START SUPPLIED RECORDS

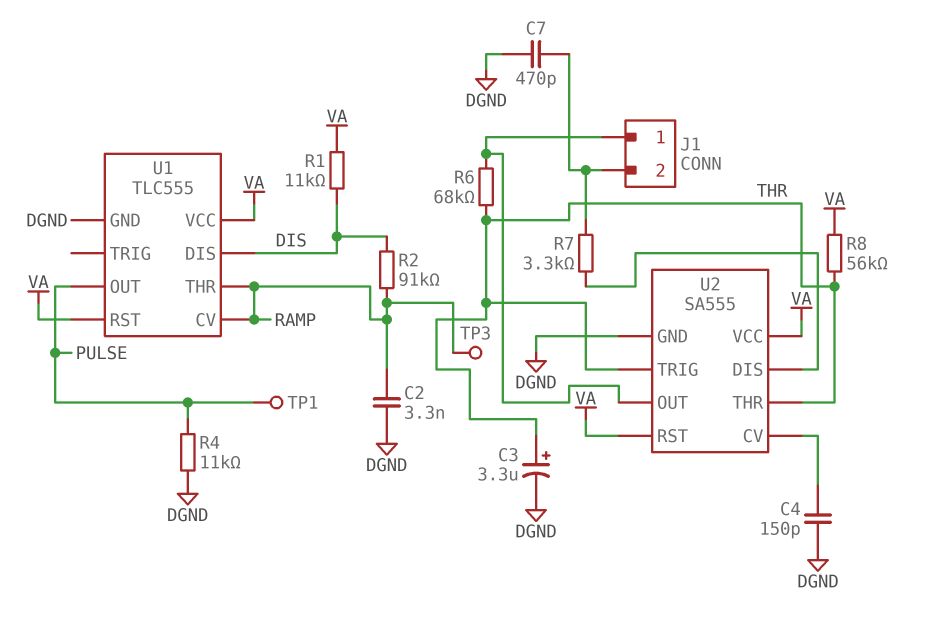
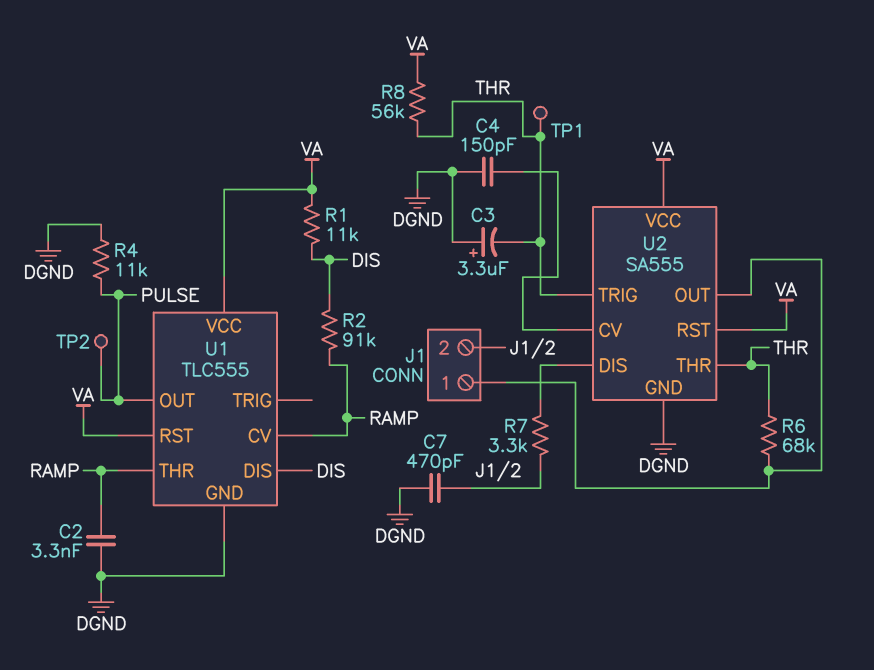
C3: 3.3uF (plus THR, minus DGND) -> 3.3uF (plus DGND, minus THR)
TP1: test point (PULSE) -> test point (THR)
TP2: none -> test point (PULSE)
TP3: test point (RAMP) -> none

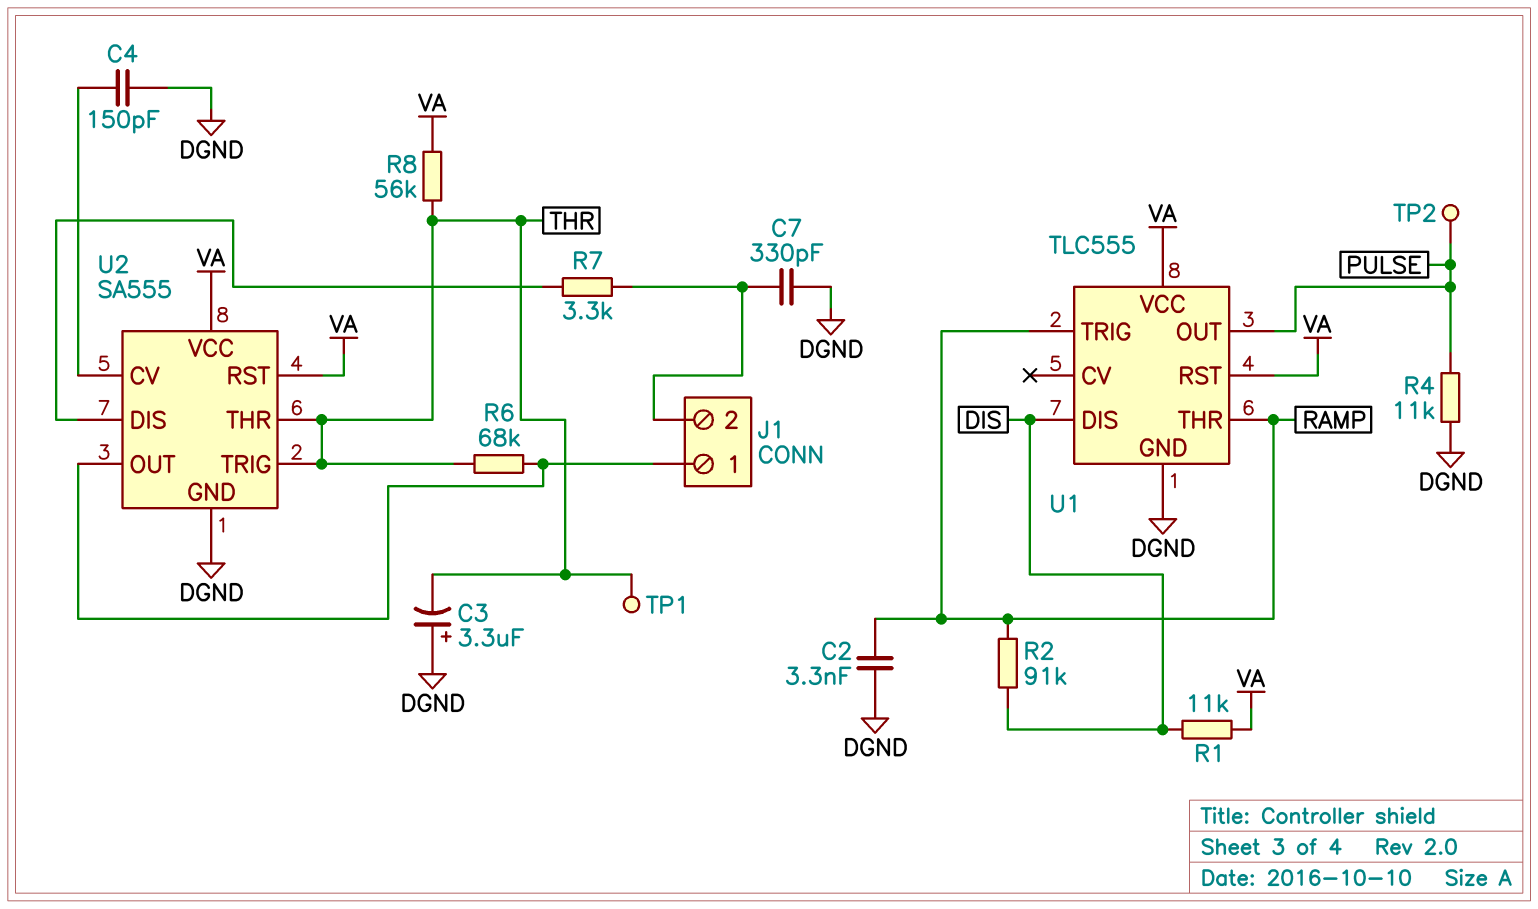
C7: 470pF (DGND, J1/2) -> 330pF (DGND, J1/2)
U1 pin CV: RAMP -> none
U1 pin TRIG: none -> RAMP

END SUPPLIED RECORDS

- **PROBLEM TO WORK ON**: Write out, exactly as shown, only the lines running from the one that contains "C7: 470pF (DGND, J1/2) -> 330pF (DGND, J1/2)" to the last line above.

- **TASK OUTPUT**:
C7: 470pF (DGND, J1/2) -> 330pF (DGND, J1/2)
U1 pin CV: RAMP -> none
U1 pin TRIG: none -> RAMP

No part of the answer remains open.